(Source data)
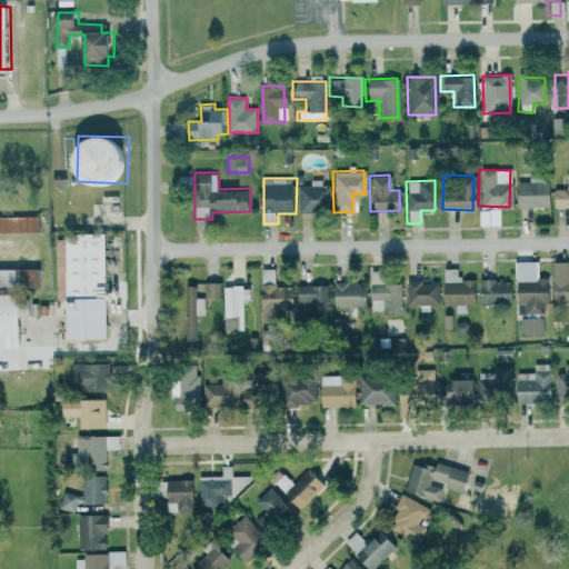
[(300,182),(300,212),(328,211),(327,185),(319,185),(319,181),(300,182)]
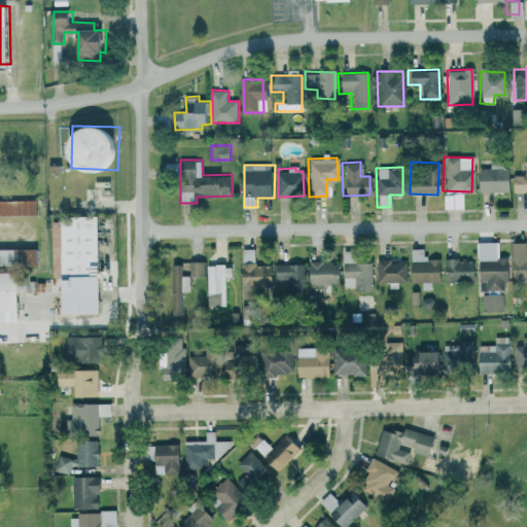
[(476,192),(508,191),(508,168),(476,168),(476,192)]
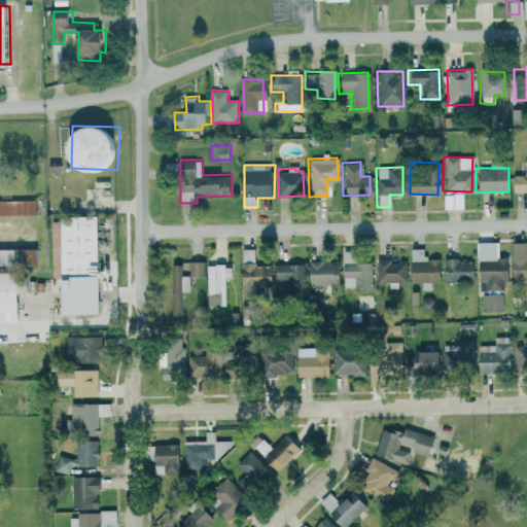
[(442,209),(461,208),(460,191),(442,192),(442,209)]
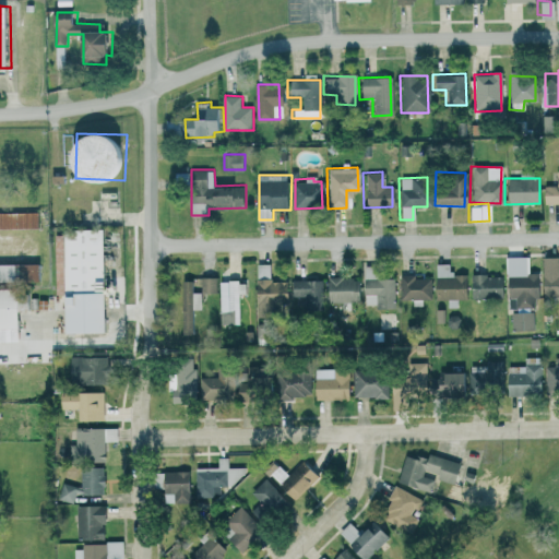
[(0,211),(0,227),(40,227),(40,211),(0,211)]
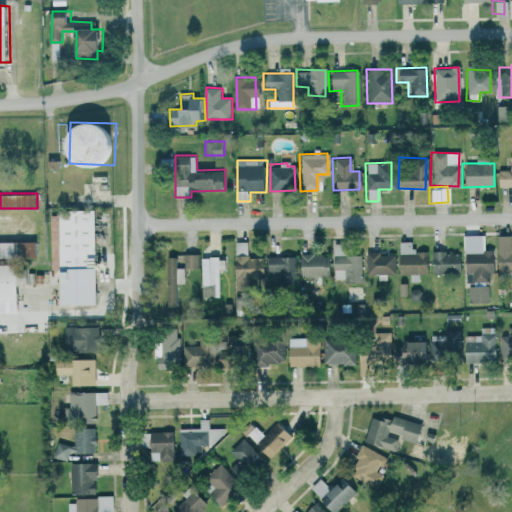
[(98,209),(52,210),(54,269),(64,269),(64,304),(100,303),(98,209)]
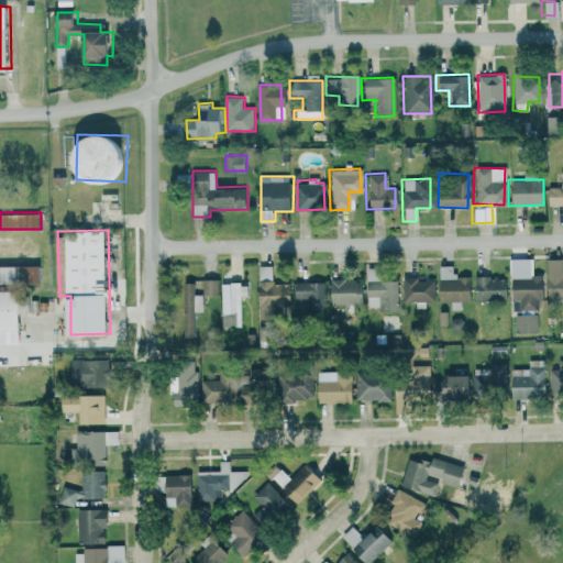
[(527,258),(507,258),(507,301),(516,301),(516,310),(539,310),(539,275),(527,275),(527,258)]
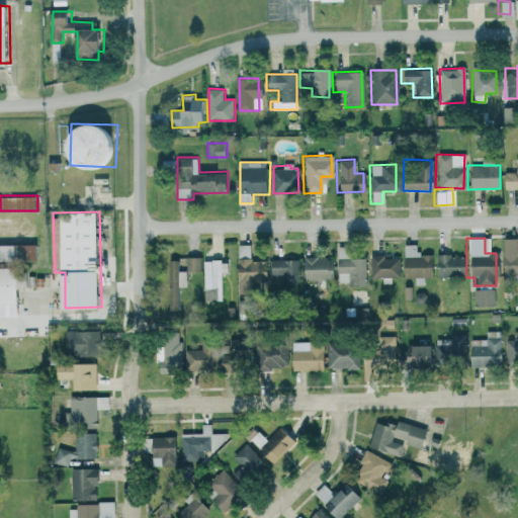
[(517,274),(517,253),(515,254),(515,238),(499,239),(500,275),(517,274)]
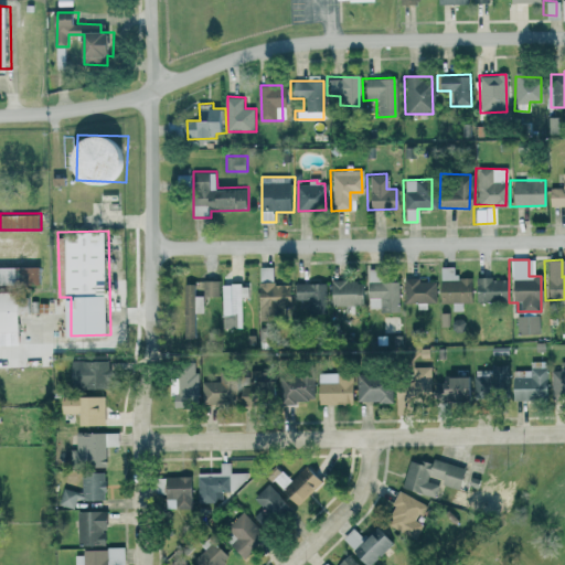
[(0,285),(43,285),(42,264),(0,265),(0,285)]
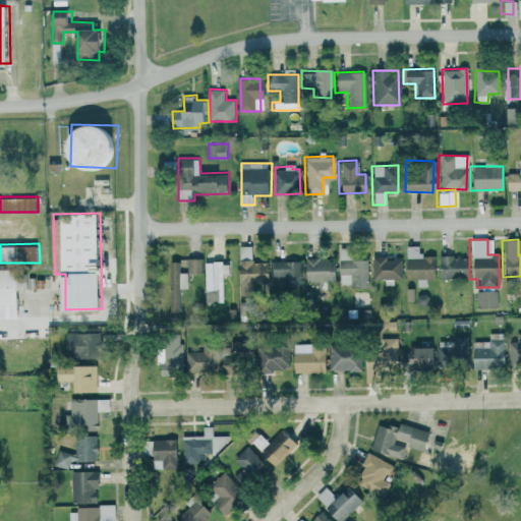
[(433,254),(417,255),(416,245),(403,246),(404,279),(435,278),(433,254)]
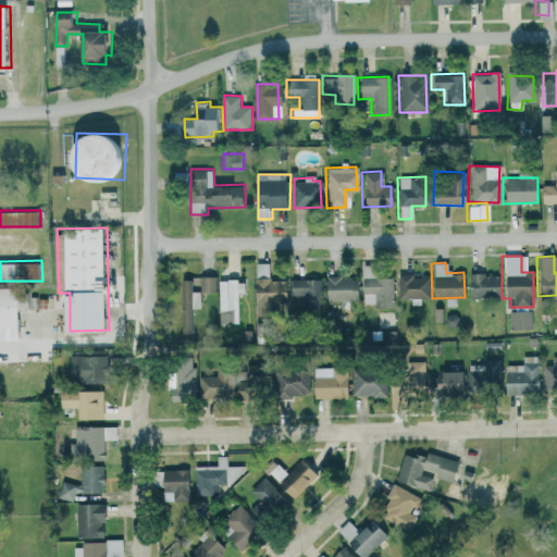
[(395,276),(379,276),(379,263),(366,264),(367,306),(396,305),(395,276)]
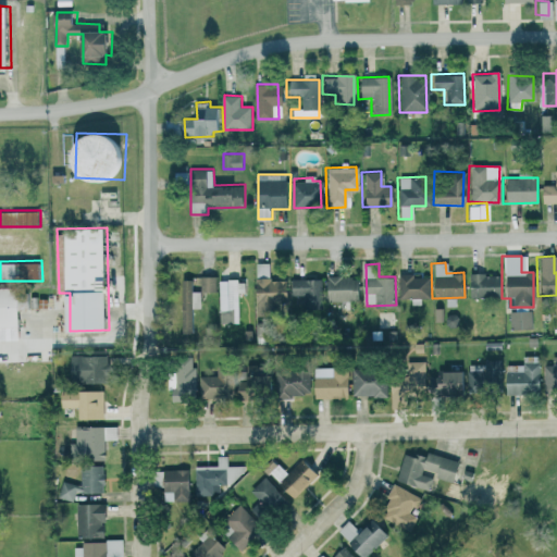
[(400,297),(428,297),(426,277),(416,277),(416,272),(400,273),(400,297)]
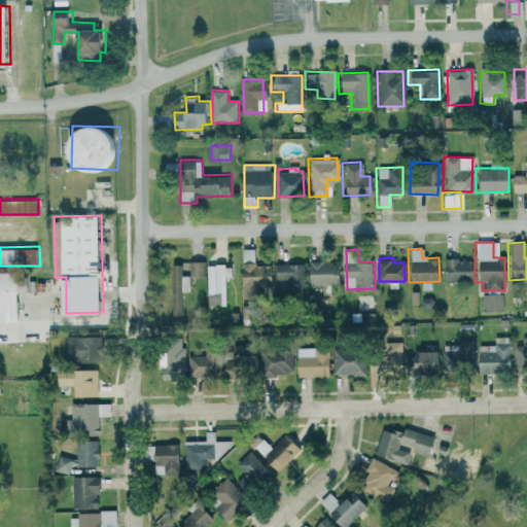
[(442,281),(470,280),(470,259),(442,259),(442,281)]
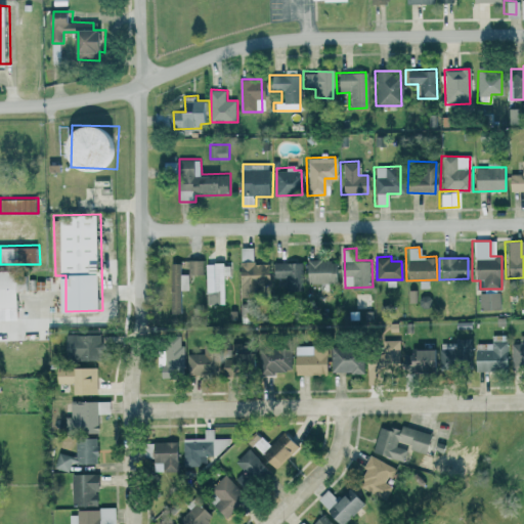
[(206,259),(190,259),(190,273),(205,273),(206,259)]
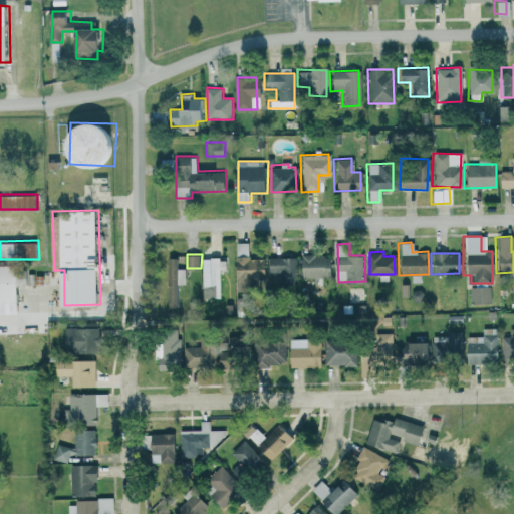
[(333,254),(305,254),(305,277),(333,277),(333,254)]
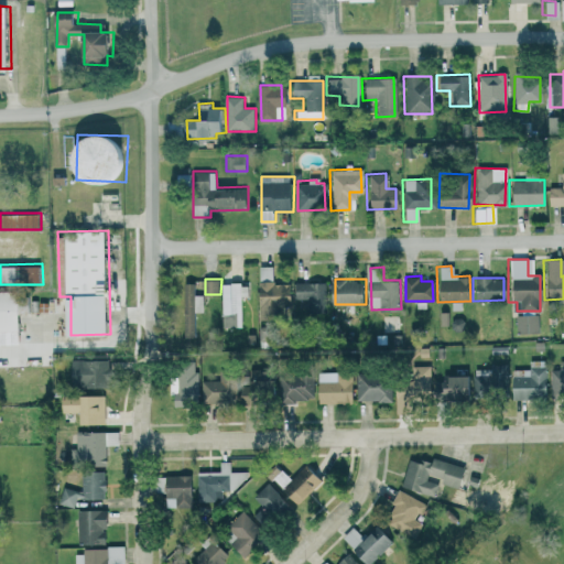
[(185,337),(197,336),(196,281),(184,282),(185,337)]
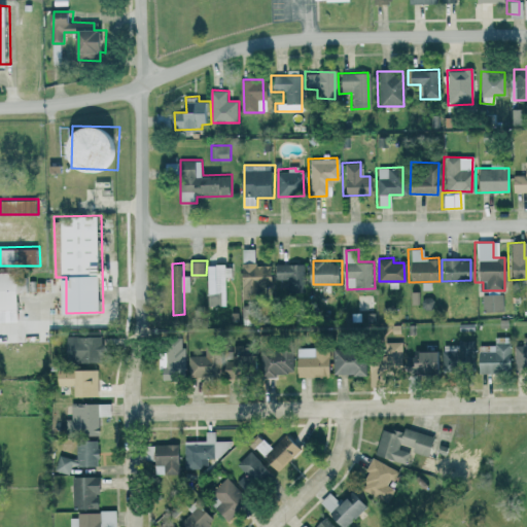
[(243,264),(245,294),(276,292),(274,262),(243,264)]
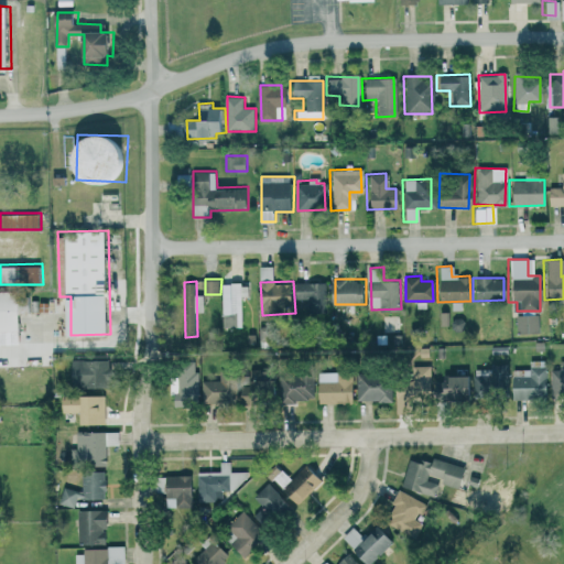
[(328,281),(297,281),(299,299),(310,299),(310,312),(328,312),(328,281)]
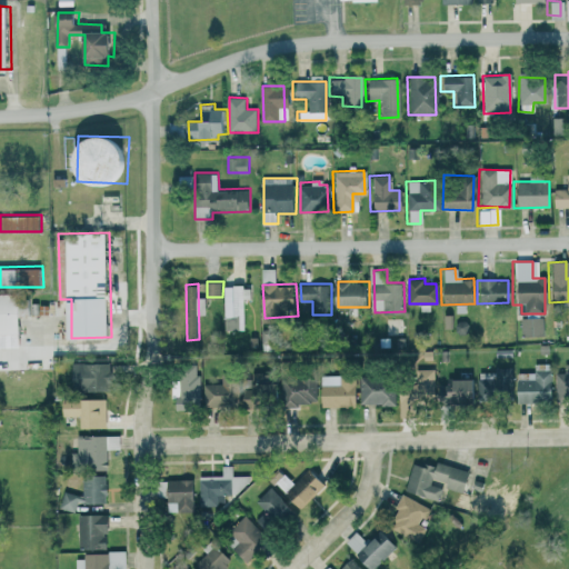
[(226,286),(227,329),(246,329),(246,298),(252,298),(252,285),(226,286)]
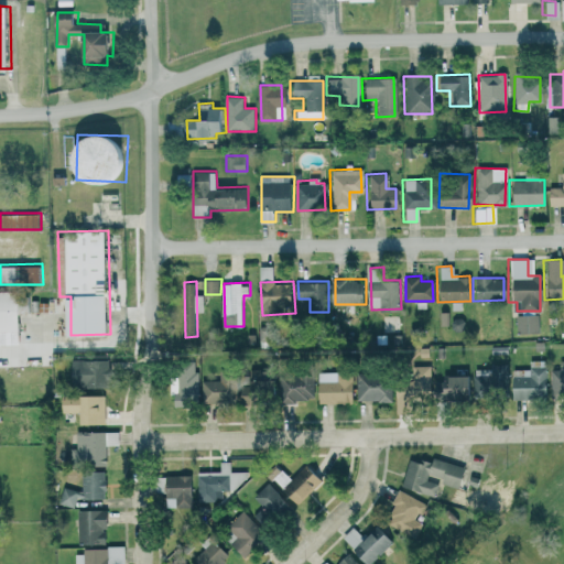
[(0,329),(23,329),(23,292),(0,292),(0,329)]
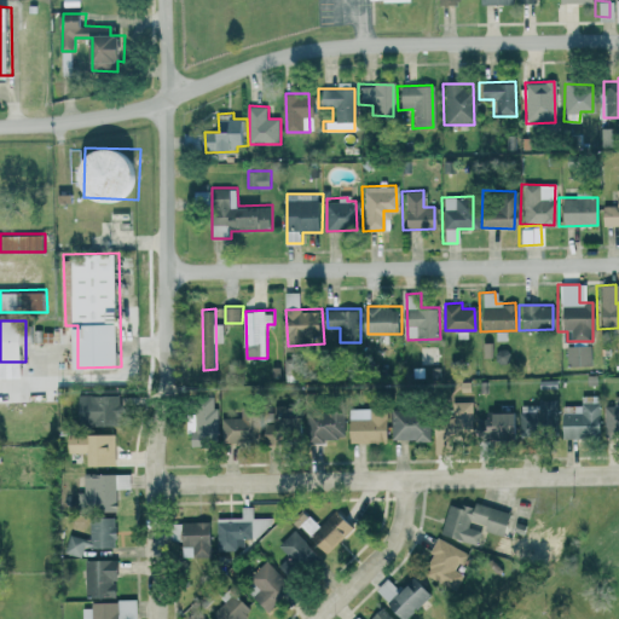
[(563,365),(588,366),(588,346),(563,346),(563,365)]
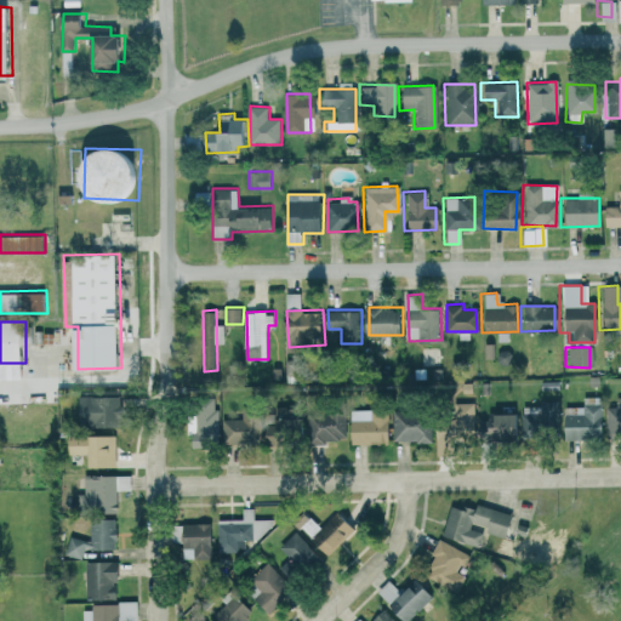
[(288,374),(301,375),(302,359),(289,358),(288,374)]
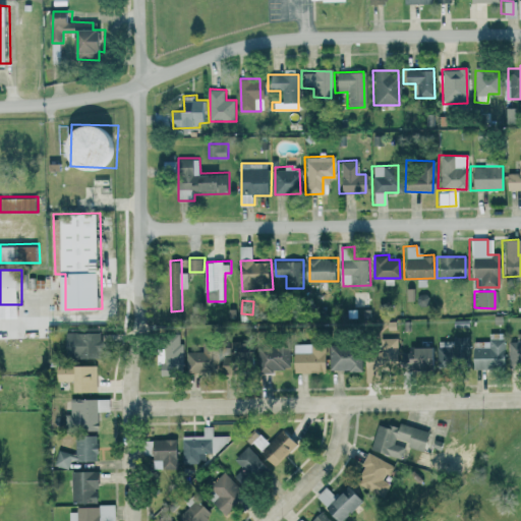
[(102,354),(102,332),(68,331),(68,353),(102,354)]
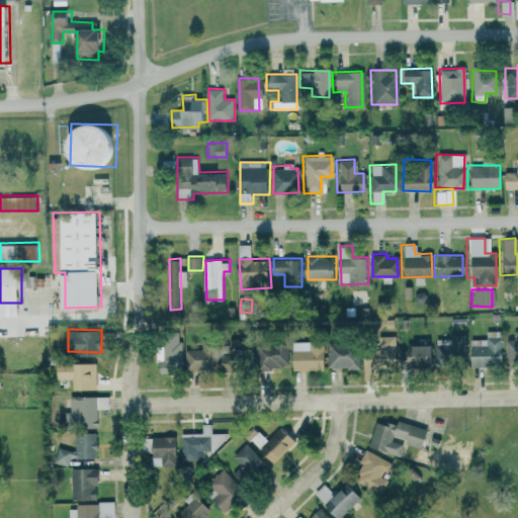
[(473,339),(473,364),(499,364),(500,341),(501,331),(485,331),(484,339),(473,339)]
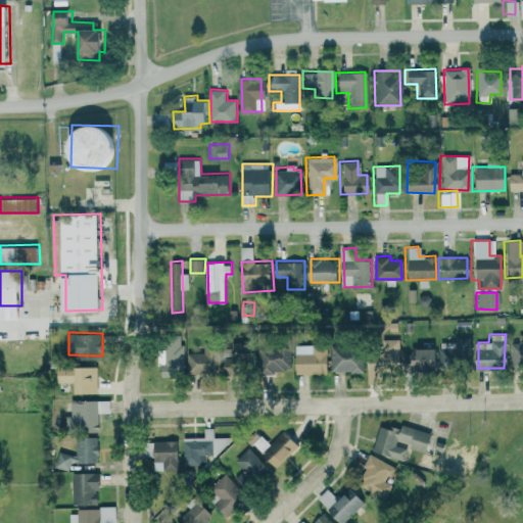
[(370,383),(383,383),(383,370),(402,370),(402,338),(385,338),(385,354),(370,354),(370,383)]
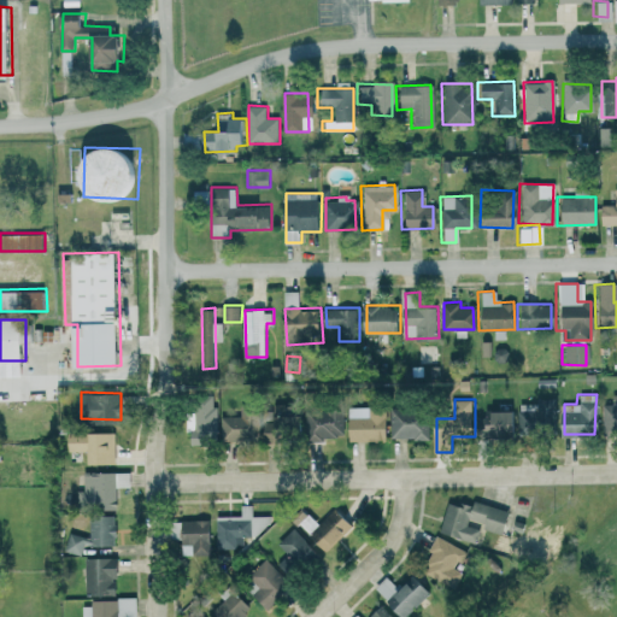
[(559,429),(558,400),(521,401),(522,430),(559,429)]
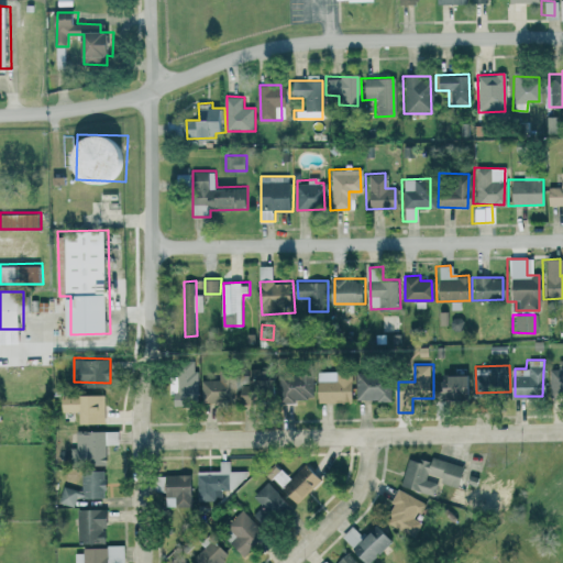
[(221,378),(203,379),(205,404),(238,403),(238,368),(221,368),(221,378)]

Your assignment :: Set down the records again exactly as they appear, leaving each picture behind.

Answer to this exercise ::
[(300,182),(300,212),(328,211),(327,185),(319,185),(319,181),(300,182)]
[(476,192),(508,191),(508,168),(476,168),(476,192)]
[(442,209),(461,208),(460,191),(442,192),(442,209)]
[(0,211),(0,227),(40,227),(40,211),(0,211)]
[(98,209),(52,210),(54,269),(64,269),(64,304),(100,303),(98,209)]
[(527,258),(507,258),(507,301),(516,301),(516,310),(539,310),(539,275),(527,275),(527,258)]
[(517,274),(517,253),(515,254),(515,238),(499,239),(500,275),(517,274)]
[(0,285),(43,285),(42,264),(0,265),(0,285)]
[(433,254),(417,255),(416,245),(403,246),(404,279),(435,278),(433,254)]
[(395,276),(379,276),(379,263),(366,264),(367,306),(396,305),(395,276)]
[(400,297),(428,297),(426,277),(416,277),(416,272),(400,273),(400,297)]
[(442,281),(470,280),(470,259),(442,259),(442,281)]
[(206,259),(190,259),(190,273),(205,273),(206,259)]
[(333,254),(305,254),(305,277),(333,277),(333,254)]
[(185,337),(197,336),(196,281),(184,282),(185,337)]
[(243,264),(245,294),(276,292),(274,262),(243,264)]
[(328,281),(297,281),(299,299),(310,299),(310,312),(328,312),(328,281)]
[(226,286),(227,329),(246,329),(246,298),(252,298),(252,285),(226,286)]
[(0,329),(23,329),(23,292),(0,292),(0,329)]
[(563,365),(588,366),(588,346),(563,346),(563,365)]
[(288,374),(301,375),(302,359),(289,358),(288,374)]
[(102,354),(102,332),(68,331),(68,353),(102,354)]
[(473,339),(473,364),(499,364),(500,341),(501,331),(485,331),(484,339),(473,339)]
[(370,383),(383,383),(383,370),(402,370),(402,338),(385,338),(385,354),(370,354),(370,383)]
[(559,429),(558,400),(521,401),(522,430),(559,429)]
[(221,378),(203,379),(205,404),(238,403),(238,368),(221,368),(221,378)]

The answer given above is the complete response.